§ INSTRUCTIONS TO FOLLOW: Copy every line of the records that includes the word "relocated".

§ MATERIALS PROVIDED:
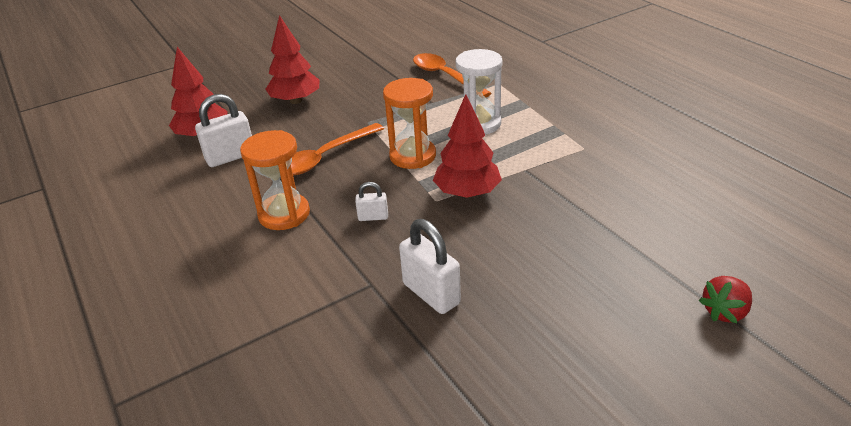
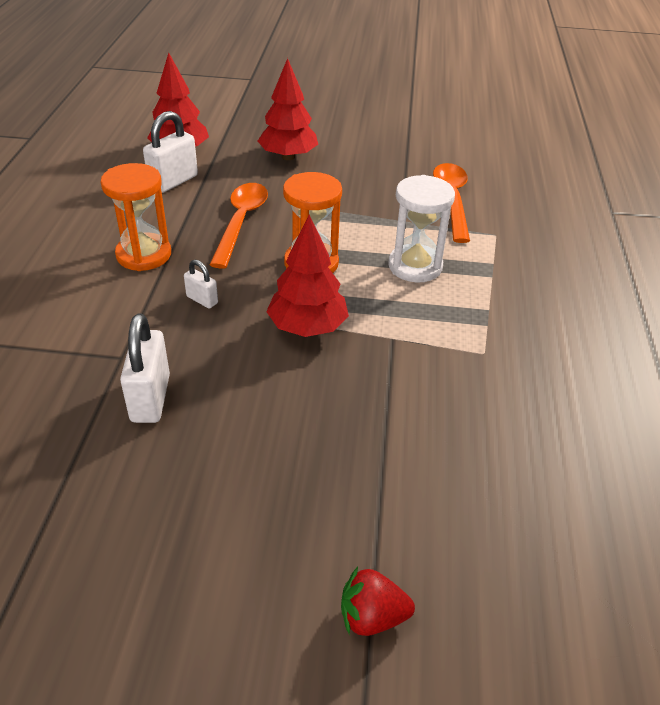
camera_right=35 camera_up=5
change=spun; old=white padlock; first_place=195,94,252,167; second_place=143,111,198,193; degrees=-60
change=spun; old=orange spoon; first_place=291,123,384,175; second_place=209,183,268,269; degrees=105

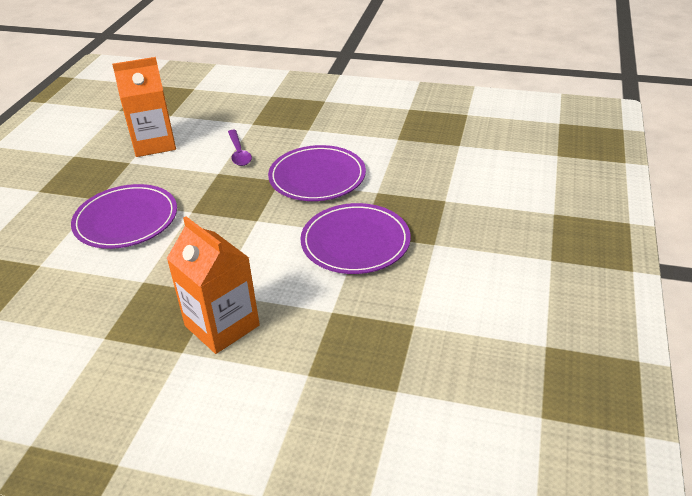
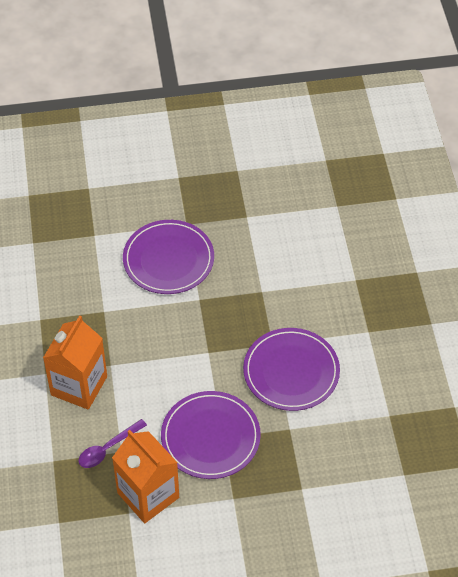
camera_right=65 camera_up=15
change=relocated; old=orange carton; first_place=112,57,176,157; second_place=112,430,179,523
change=relocated; old=purple spoon; first_place=228,130,252,166; second_place=79,419,147,468

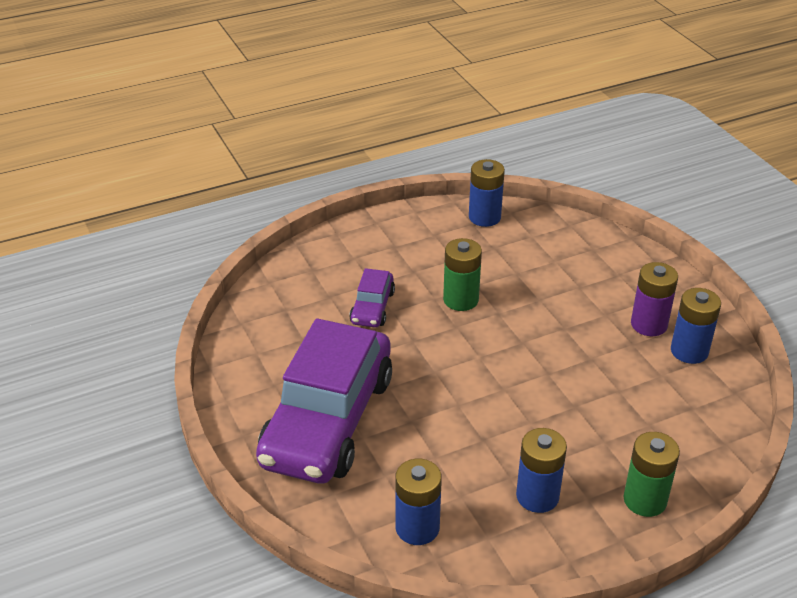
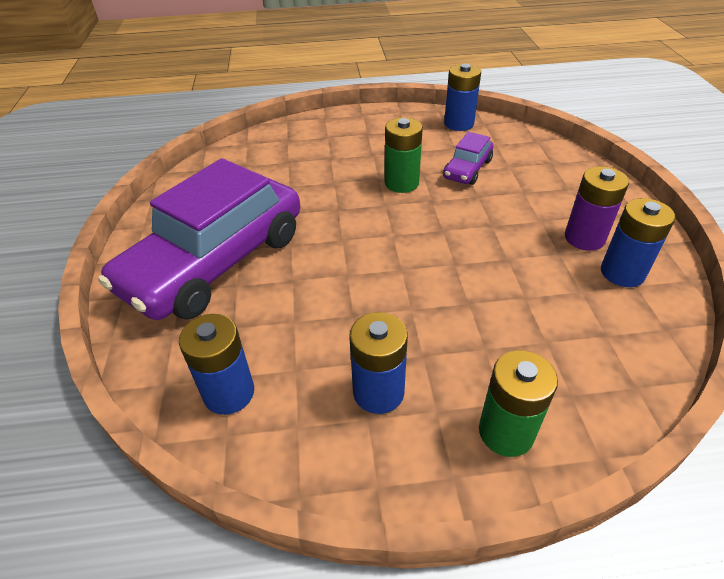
camera_right=20 camera_up=5
change=relocated; old=purple car; first_place=349,268,395,327; second_place=443,132,493,185

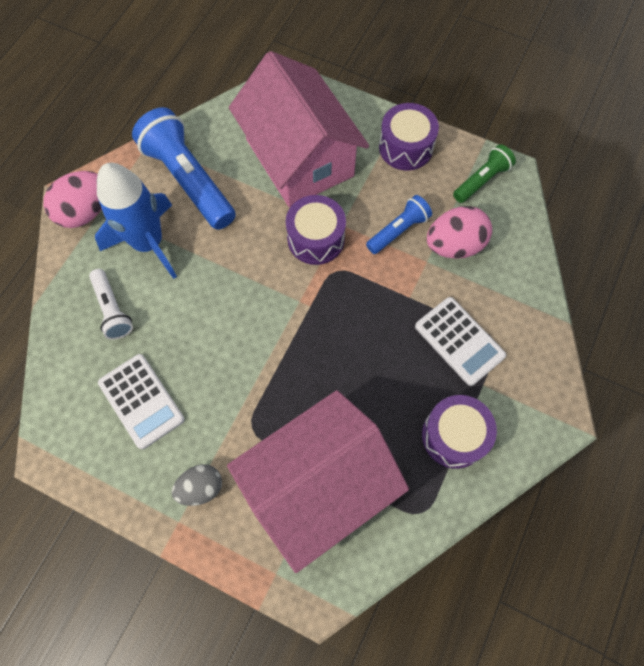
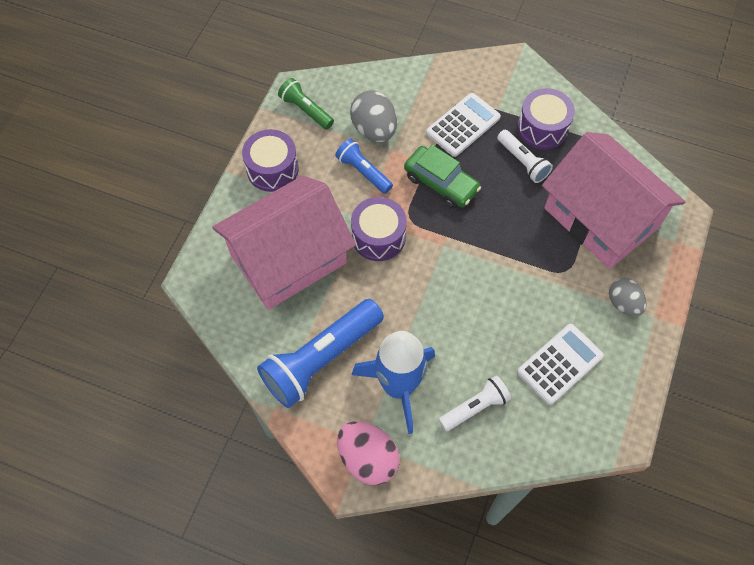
camera_right=-95 camera_up=-5
change=appeared; new=green car; second_place=404,145,481,208
change=appeared; new=white flashlight; second_place=497,130,553,183
change=colour; old=pink egg; new=grey egg; first_place=427,206,492,259; second_place=350,90,397,142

§ EXPECTED ANSWER:
change=relocated; old=orange carton; first_place=112,57,176,157; second_place=112,430,179,523
change=relocated; old=purple spoon; first_place=228,130,252,166; second_place=79,419,147,468
change=relocated; old=purple car; first_place=349,268,395,327; second_place=443,132,493,185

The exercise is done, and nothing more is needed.